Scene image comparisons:
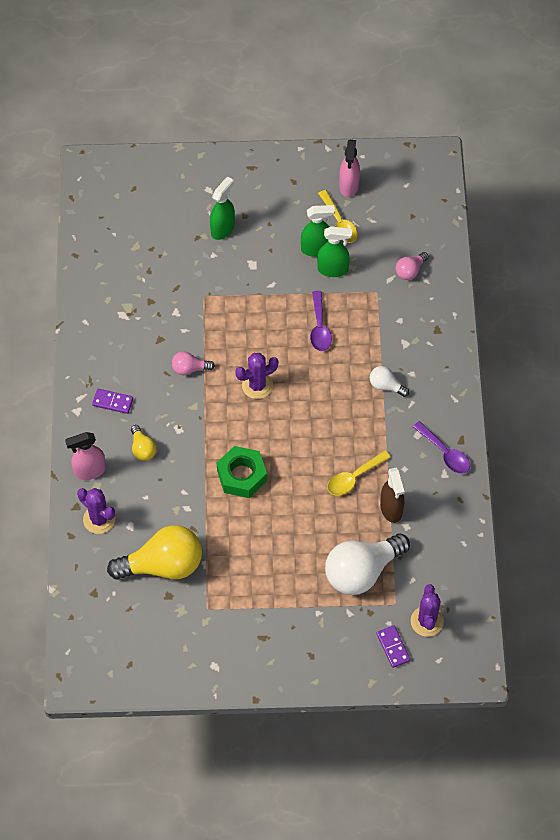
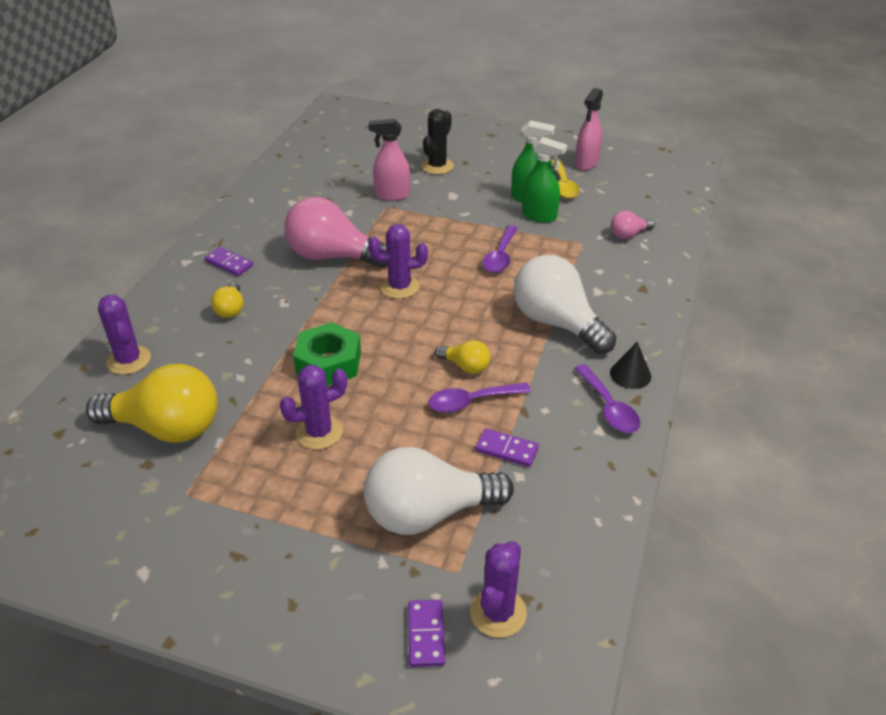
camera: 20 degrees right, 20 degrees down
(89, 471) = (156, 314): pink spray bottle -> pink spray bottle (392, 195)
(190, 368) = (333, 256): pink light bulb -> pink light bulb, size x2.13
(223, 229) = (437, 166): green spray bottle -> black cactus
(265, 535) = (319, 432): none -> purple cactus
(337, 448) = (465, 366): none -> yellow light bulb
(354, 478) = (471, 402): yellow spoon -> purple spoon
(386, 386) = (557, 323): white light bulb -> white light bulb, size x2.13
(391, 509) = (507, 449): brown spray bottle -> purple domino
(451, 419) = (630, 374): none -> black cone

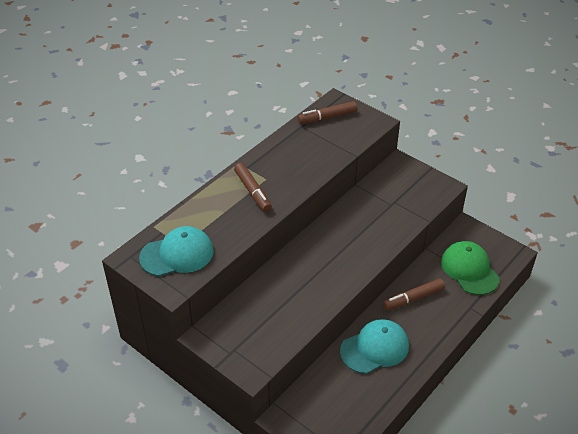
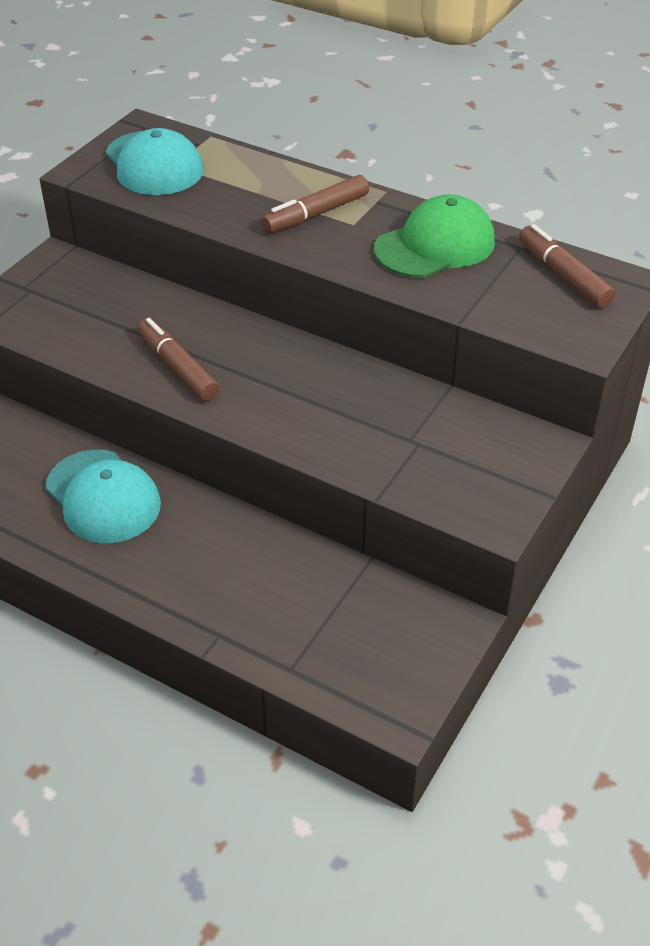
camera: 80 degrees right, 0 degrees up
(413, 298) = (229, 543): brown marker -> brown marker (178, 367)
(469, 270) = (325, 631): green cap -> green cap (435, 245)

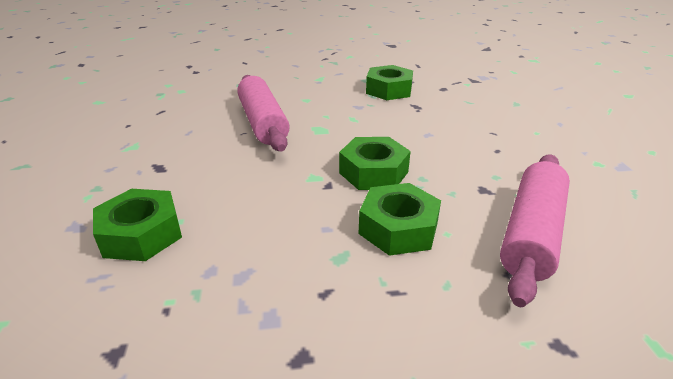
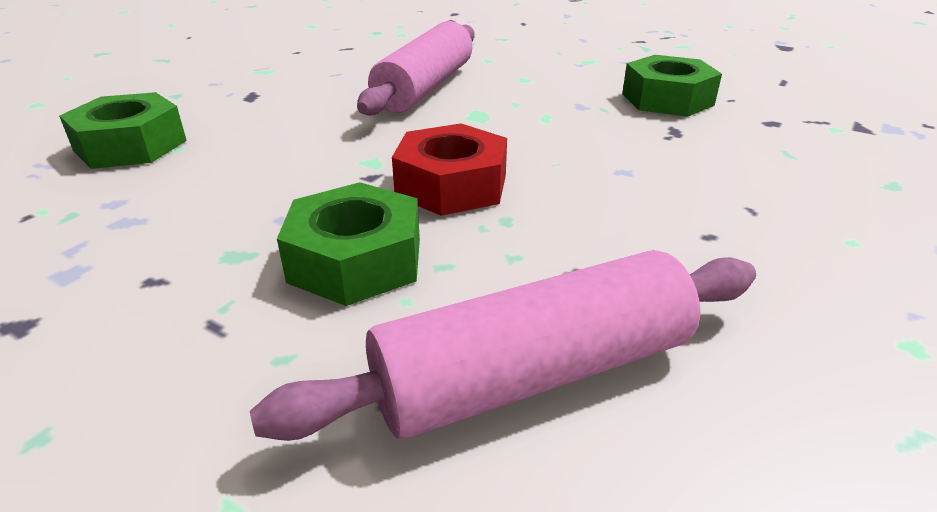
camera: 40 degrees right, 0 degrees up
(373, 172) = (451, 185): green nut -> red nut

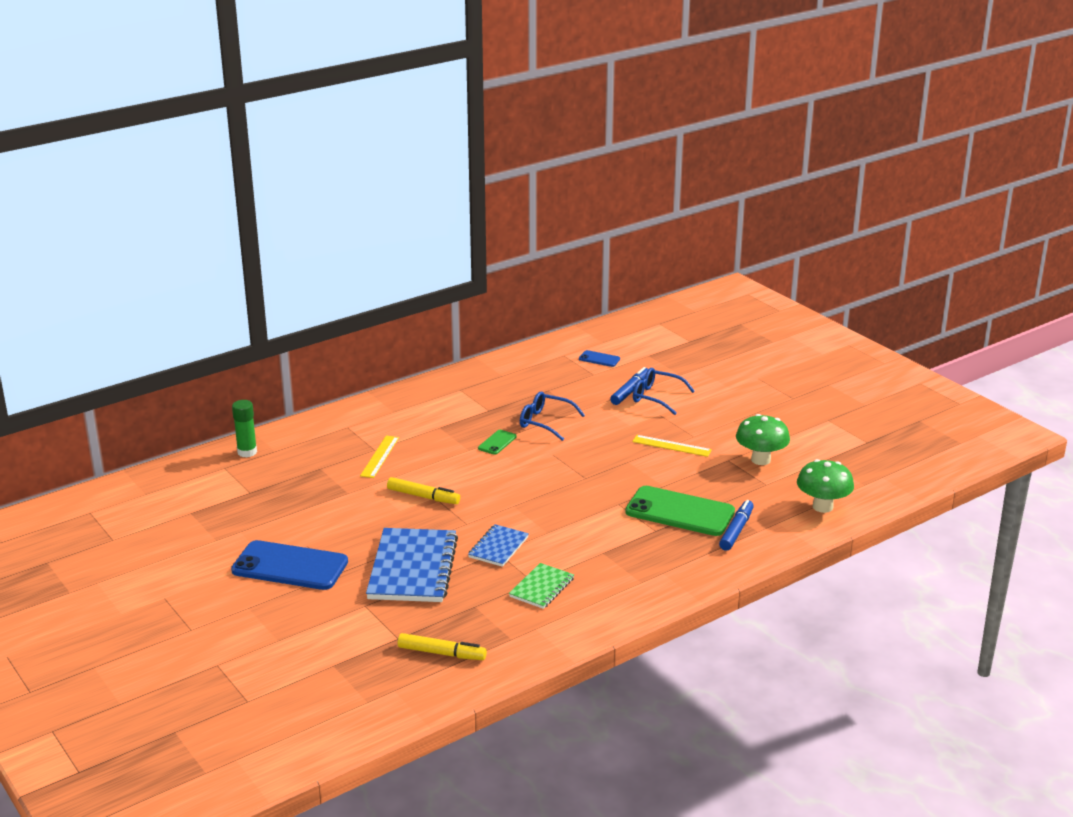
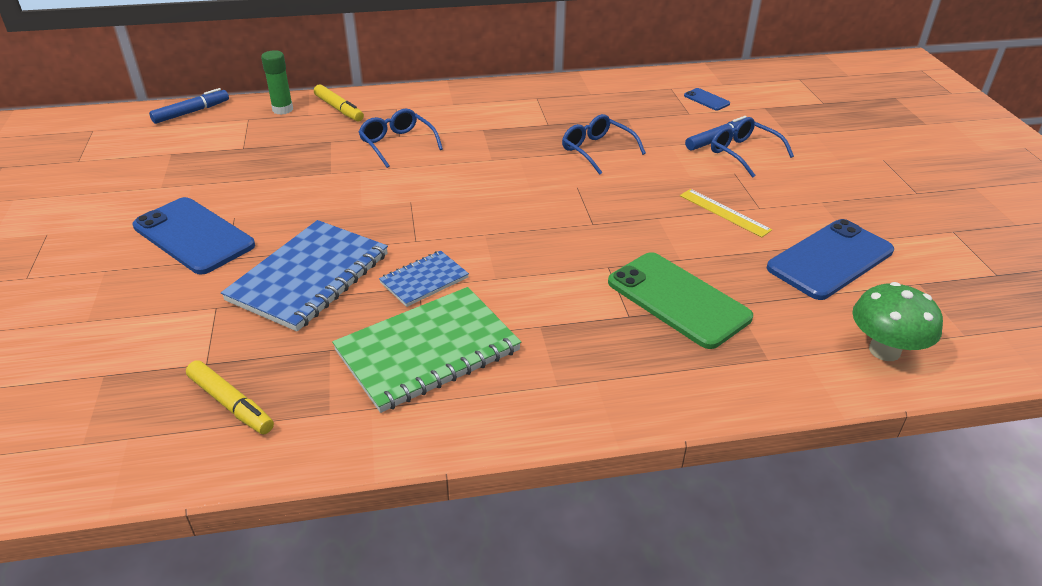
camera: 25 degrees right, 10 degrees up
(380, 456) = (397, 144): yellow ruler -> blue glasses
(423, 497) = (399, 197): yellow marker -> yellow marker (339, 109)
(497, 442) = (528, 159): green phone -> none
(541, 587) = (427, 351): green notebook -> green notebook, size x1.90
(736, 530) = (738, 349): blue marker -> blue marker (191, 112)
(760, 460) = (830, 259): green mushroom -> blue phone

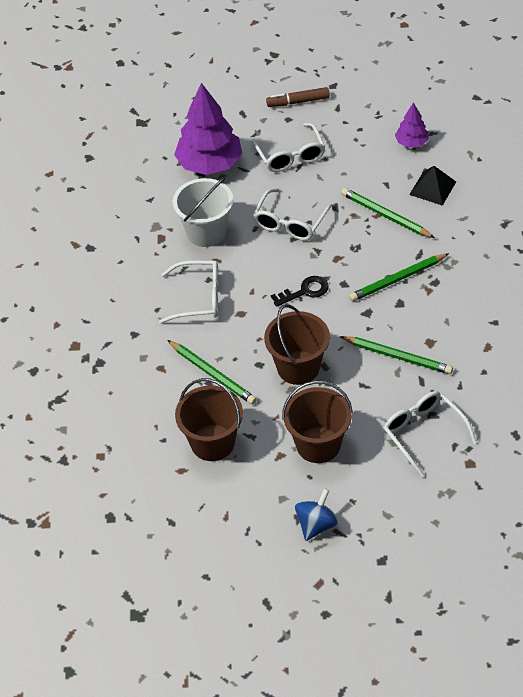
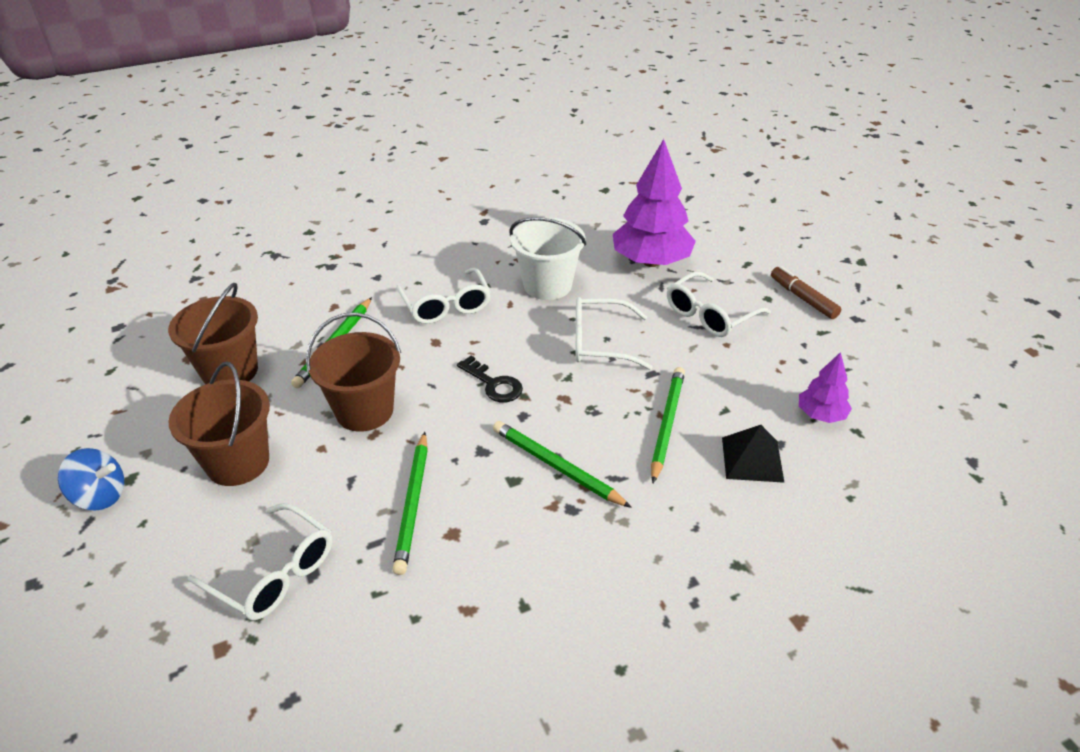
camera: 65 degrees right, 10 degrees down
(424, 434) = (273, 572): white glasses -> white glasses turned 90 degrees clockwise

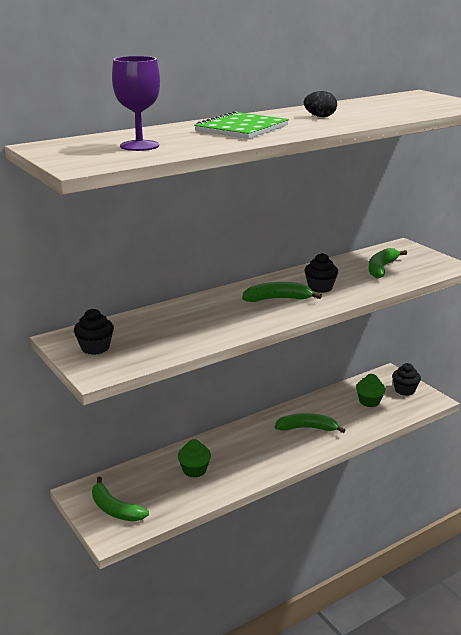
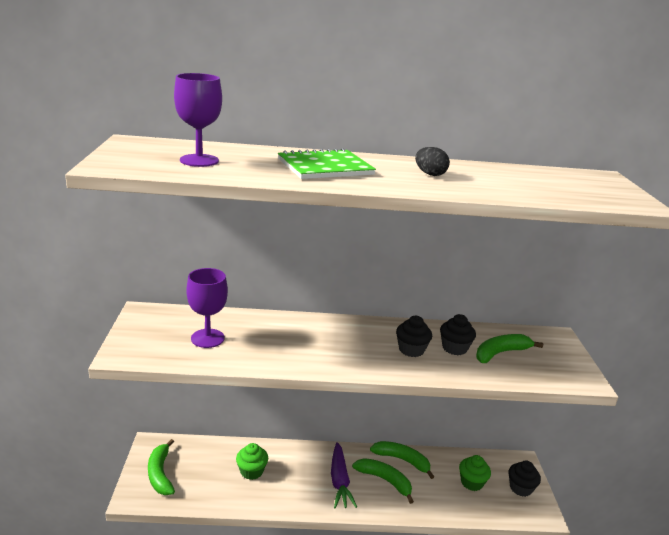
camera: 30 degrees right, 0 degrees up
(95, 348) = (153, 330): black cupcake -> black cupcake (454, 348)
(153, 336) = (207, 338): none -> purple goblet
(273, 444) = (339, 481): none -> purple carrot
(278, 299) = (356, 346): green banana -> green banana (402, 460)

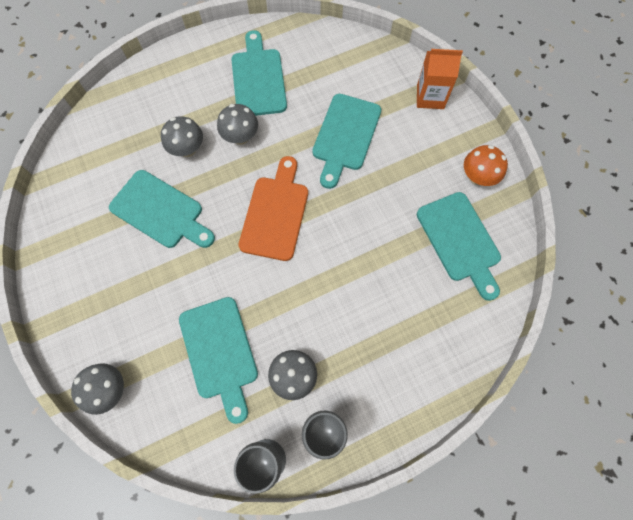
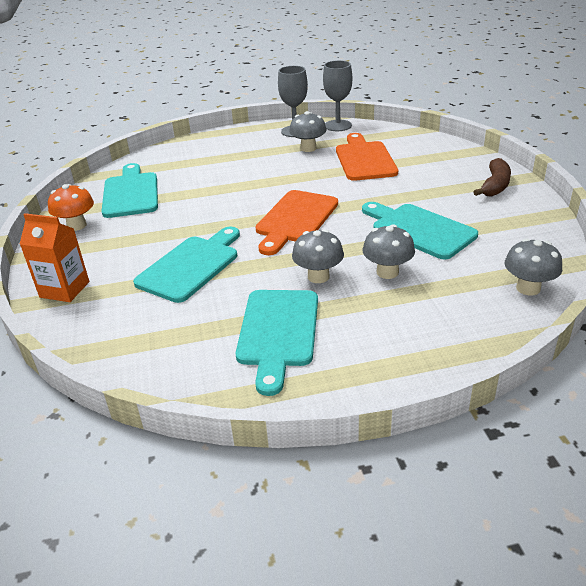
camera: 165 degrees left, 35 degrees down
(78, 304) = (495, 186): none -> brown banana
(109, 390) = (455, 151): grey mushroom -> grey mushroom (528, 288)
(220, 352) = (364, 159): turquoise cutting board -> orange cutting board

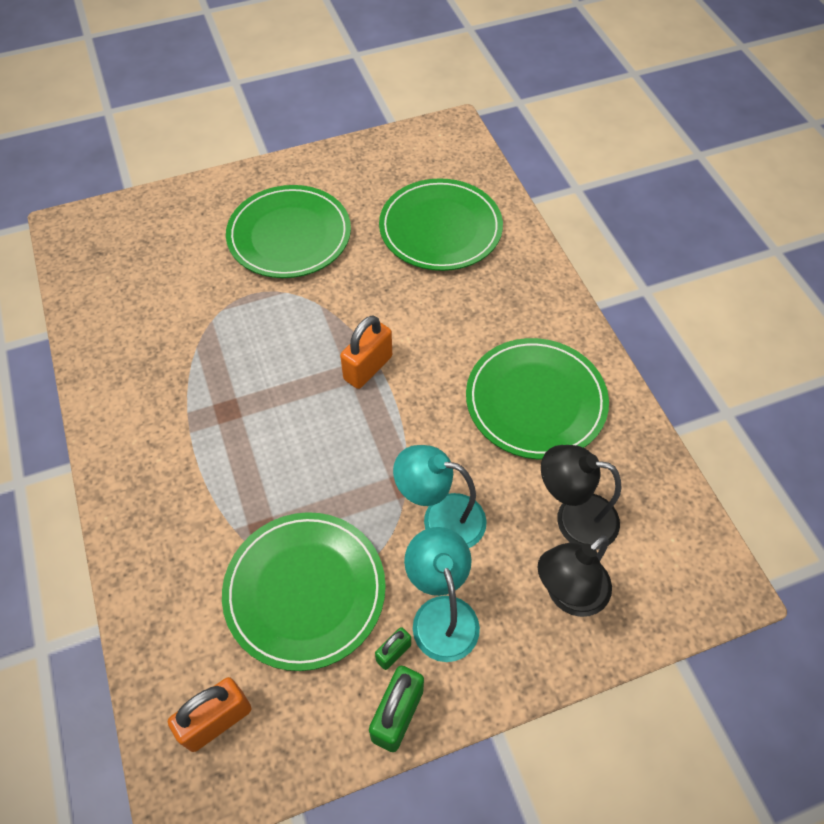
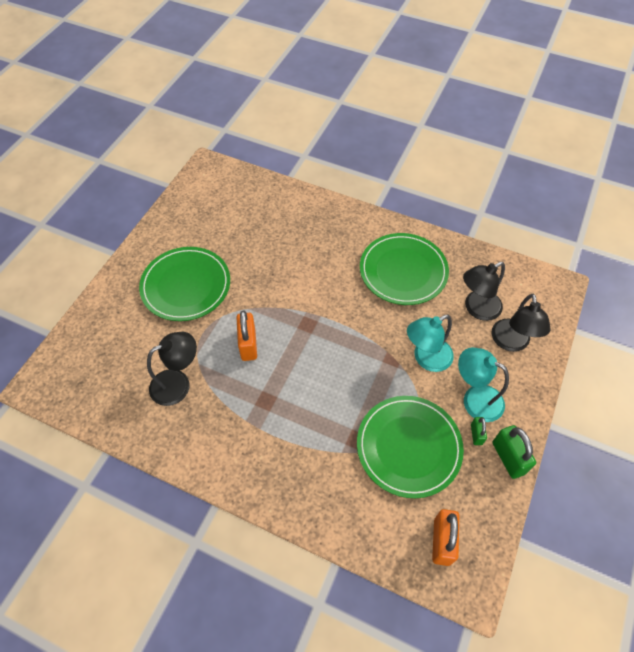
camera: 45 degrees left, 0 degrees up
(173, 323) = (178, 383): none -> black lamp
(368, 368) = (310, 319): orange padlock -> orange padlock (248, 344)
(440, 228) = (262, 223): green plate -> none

**Aim of the exercise**. All lines above from the one containing "(451, 419) = (630, 374): none -> black cone" up to and including the one containing "(373, 172) = (451, 185): green nut -> red nut" are to be set down exactly, and nothing else. Leave images out.

**Written answer**.
(451, 419) = (630, 374): none -> black cone

camera: 80 degrees right, 0 degrees up
(413, 298) = (229, 543): brown marker -> brown marker (178, 367)
(469, 270) = (325, 631): green cap -> green cap (435, 245)

camera: 40 degrees right, 0 degrees up
(373, 172) = (451, 185): green nut -> red nut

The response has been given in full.